■ **Your objective**:
Reproduce the closing part of the entries exactly: the line with "D7: none -> diode (A AMP, K GND)" and all lines after it, ending with the last line, and nothing else.

[Supplied records — start]

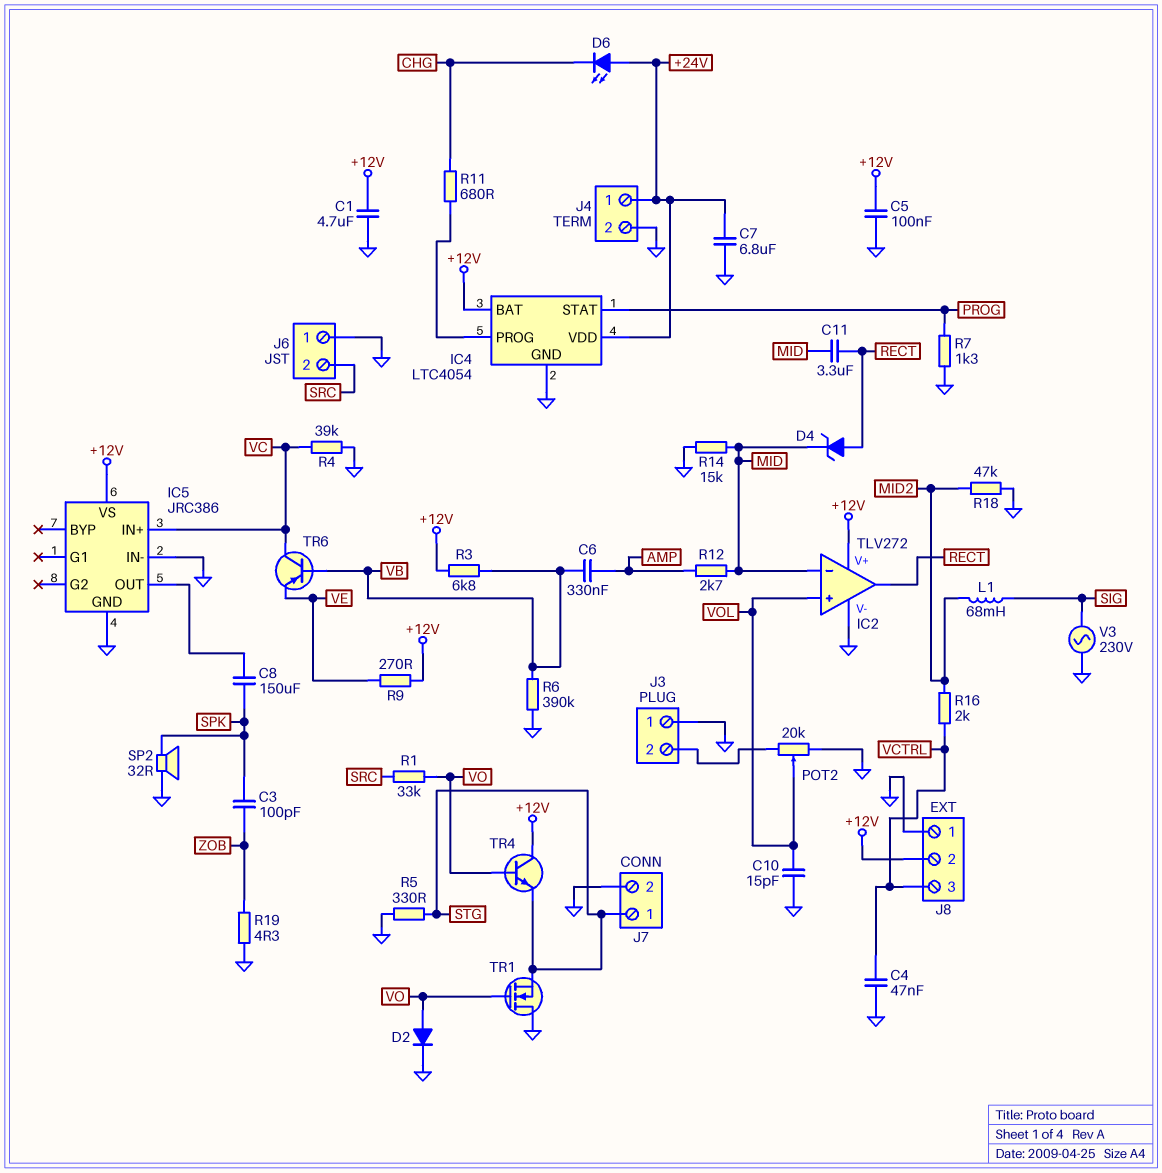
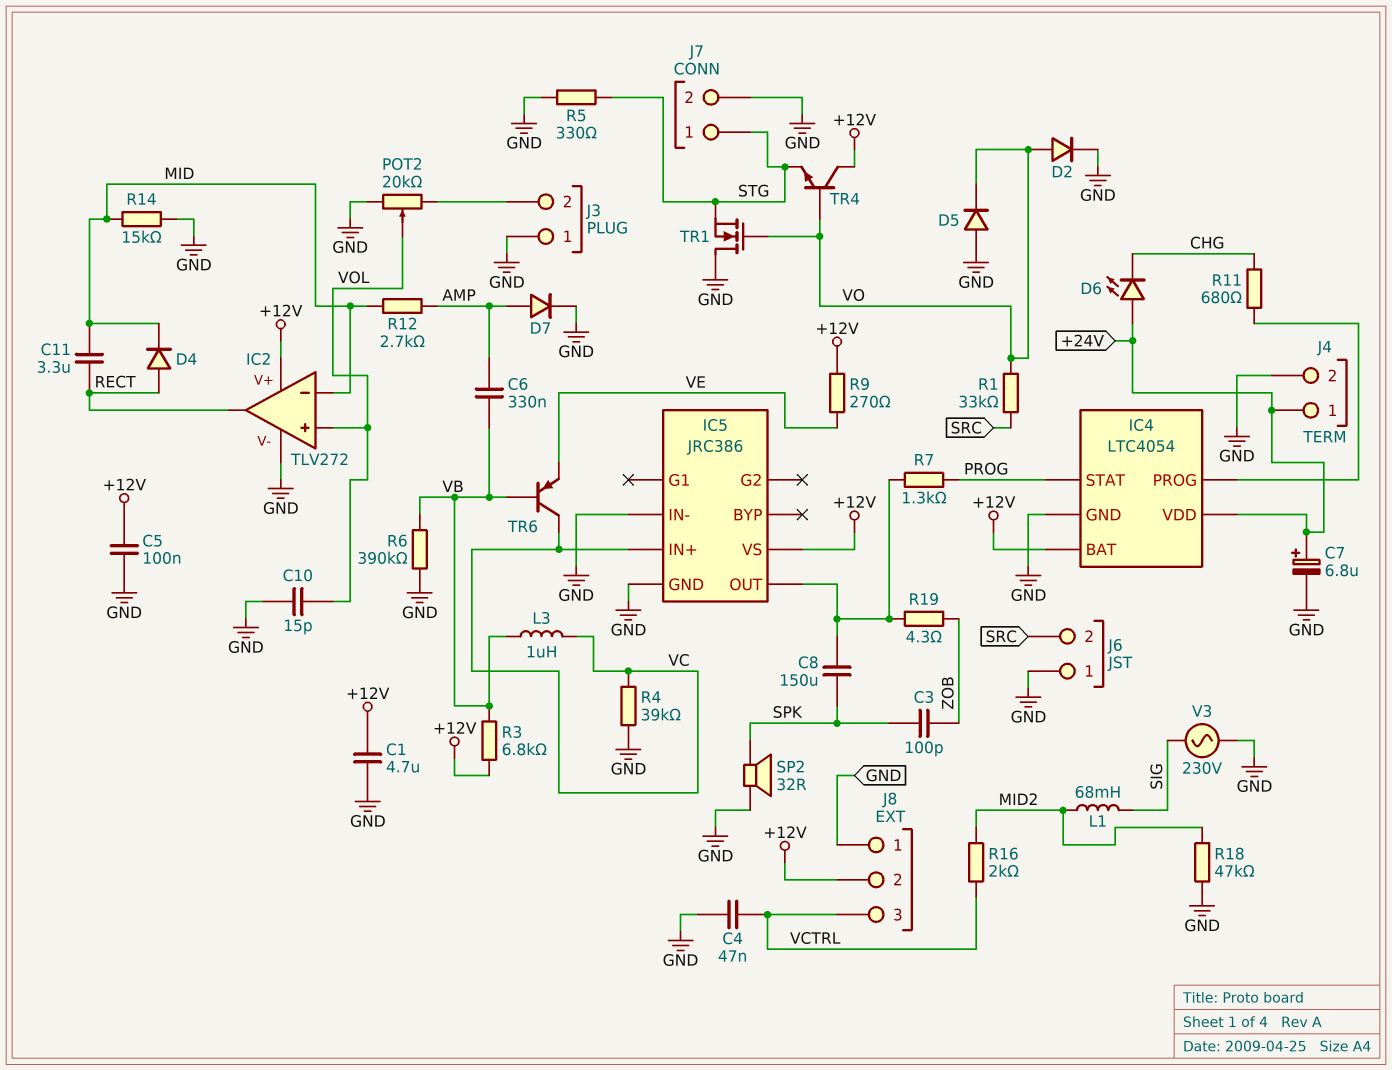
C7: 6.8uF (+24V, GND) -> 6.8uF (plus +24V, minus GND)
D4: zener (A RECT, K MID) -> diode (A RECT, K MID)
D5: none -> diode (A GND, K VO)
D7: none -> diode (A AMP, K GND)
L3: none -> 1uH (VB, VC)
R7: 1.3k (GND, PROG) -> 1.3k (IC5/OUT, PROG)
R19: 4.3 (GND, ZOB) -> 4.3 (IC5/OUT, ZOB)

[Supplied records — finish]

■ **The answer**:
D7: none -> diode (A AMP, K GND)
L3: none -> 1uH (VB, VC)
R7: 1.3k (GND, PROG) -> 1.3k (IC5/OUT, PROG)
R19: 4.3 (GND, ZOB) -> 4.3 (IC5/OUT, ZOB)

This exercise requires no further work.